» **WHAT YOU NEED TO DO**:
Below are the records; copy exactly the stretch from the line containing "grey shoe: 10 -> 11" through the line containing "yellow spinning top: 13 -> 14", both ends included, and nothing else.

» **ENTRIES SHOWN**:

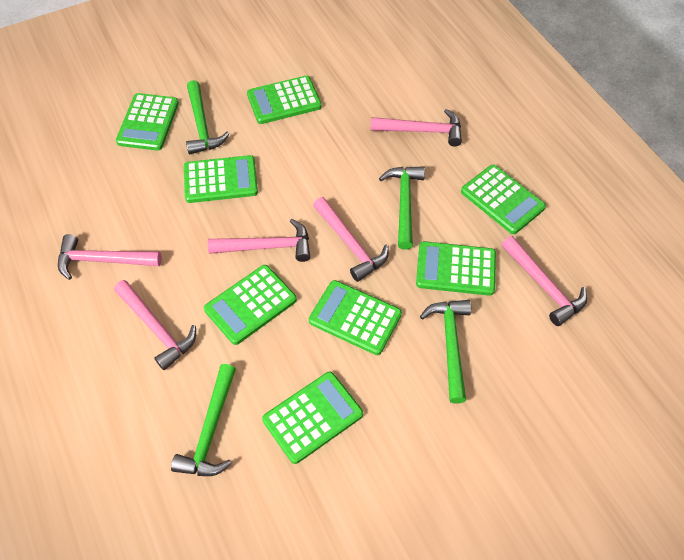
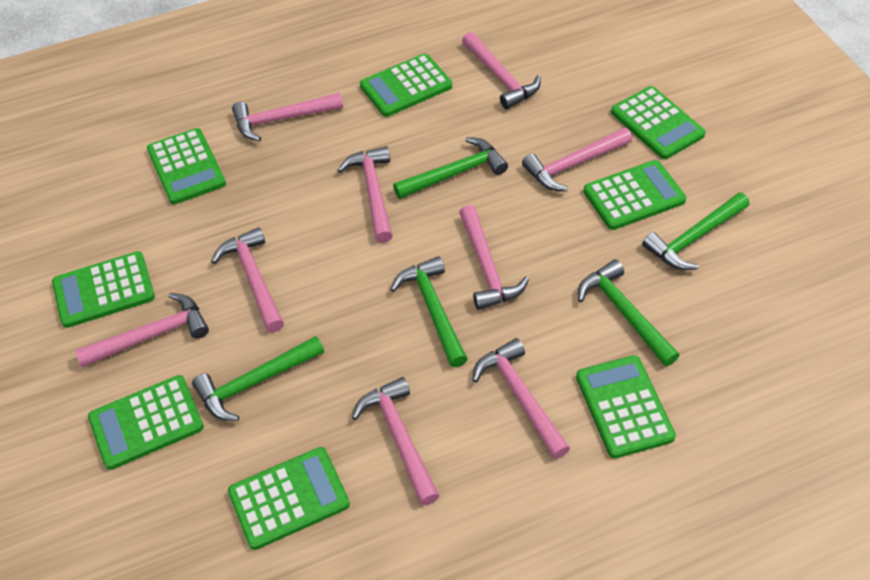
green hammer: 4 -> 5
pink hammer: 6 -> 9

* * *

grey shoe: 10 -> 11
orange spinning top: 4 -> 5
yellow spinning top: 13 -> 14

==

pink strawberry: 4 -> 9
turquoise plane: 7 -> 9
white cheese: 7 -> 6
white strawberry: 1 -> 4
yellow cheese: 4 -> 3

» **ANSWER SECTION**:
grey shoe: 10 -> 11
orange spinning top: 4 -> 5
yellow spinning top: 13 -> 14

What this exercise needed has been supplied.